» Requirement
Reproduce the data below in full and exclude every picture.
----- Data shown -----
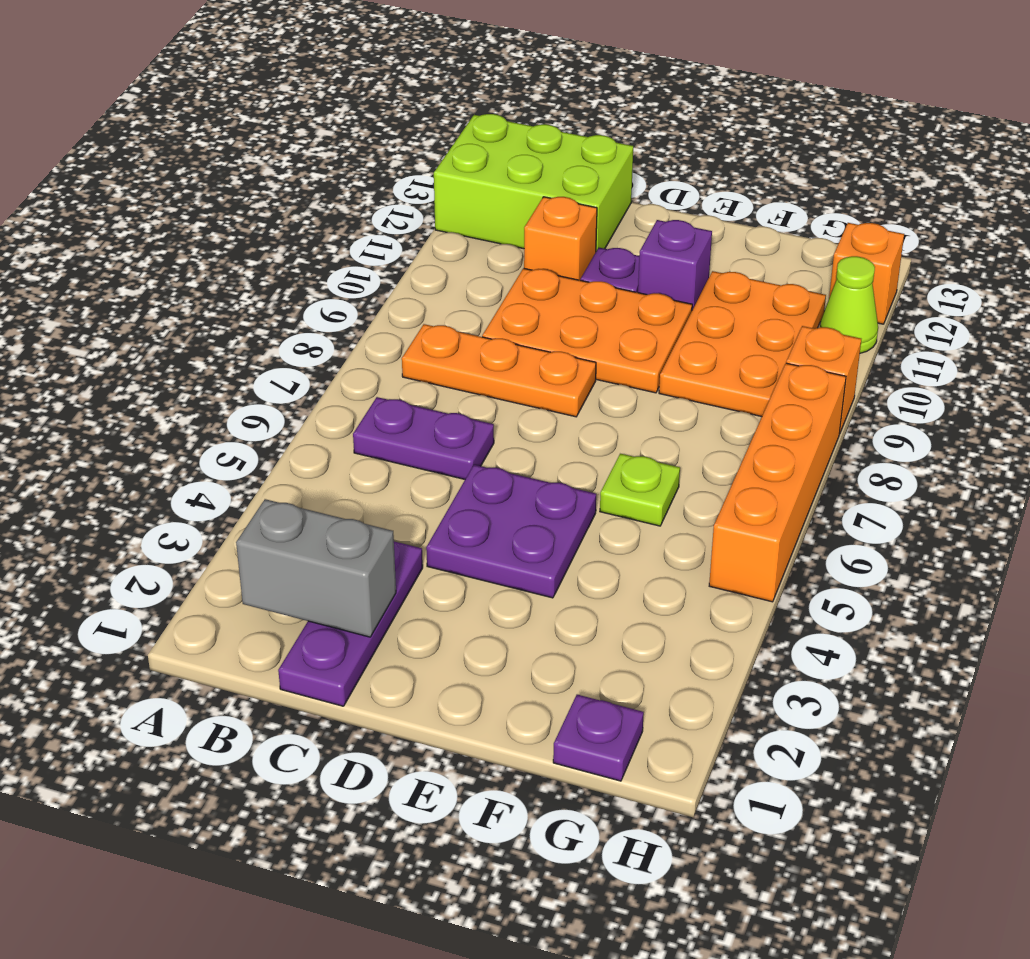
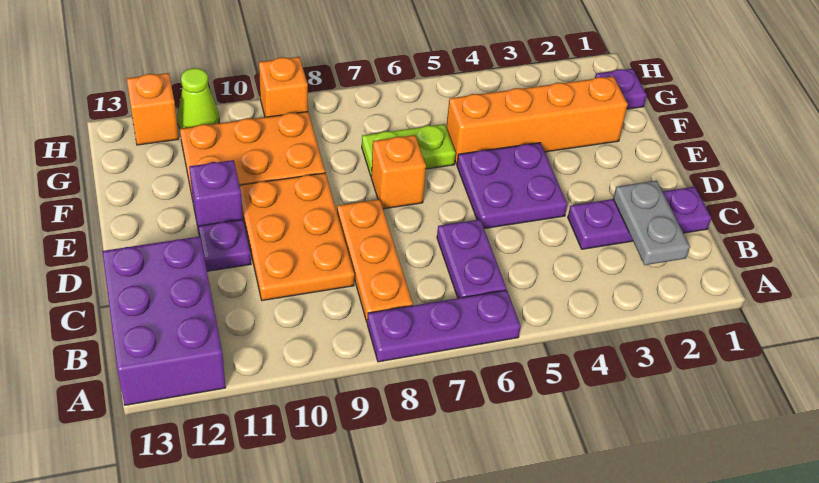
none -> purple 1x3 plate [367,290,521,362]
lime 2x3 brick [434,114,633,251] -> purple 2x3 brick [102,236,226,405]
grey 1x2 brick [236,499,396,637] -> grey 1x2 plate [613,181,690,265]
orange 1x1 brick [524,197,597,280] -> orange 1x1 brick moved to [371,135,426,209]
lime 1x1 plate [600,454,680,526] -> lime 1x2 plate [362,124,456,176]
orange 1x4 brick [709,363,846,602] -> orange 1x4 brick moved to [446,76,628,164]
-----
» Output of the exercise
none -> purple 1x3 plate [367,290,521,362]
lime 2x3 brick [434,114,633,251] -> purple 2x3 brick [102,236,226,405]
grey 1x2 brick [236,499,396,637] -> grey 1x2 plate [613,181,690,265]
orange 1x1 brick [524,197,597,280] -> orange 1x1 brick moved to [371,135,426,209]
lime 1x1 plate [600,454,680,526] -> lime 1x2 plate [362,124,456,176]
orange 1x4 brick [709,363,846,602] -> orange 1x4 brick moved to [446,76,628,164]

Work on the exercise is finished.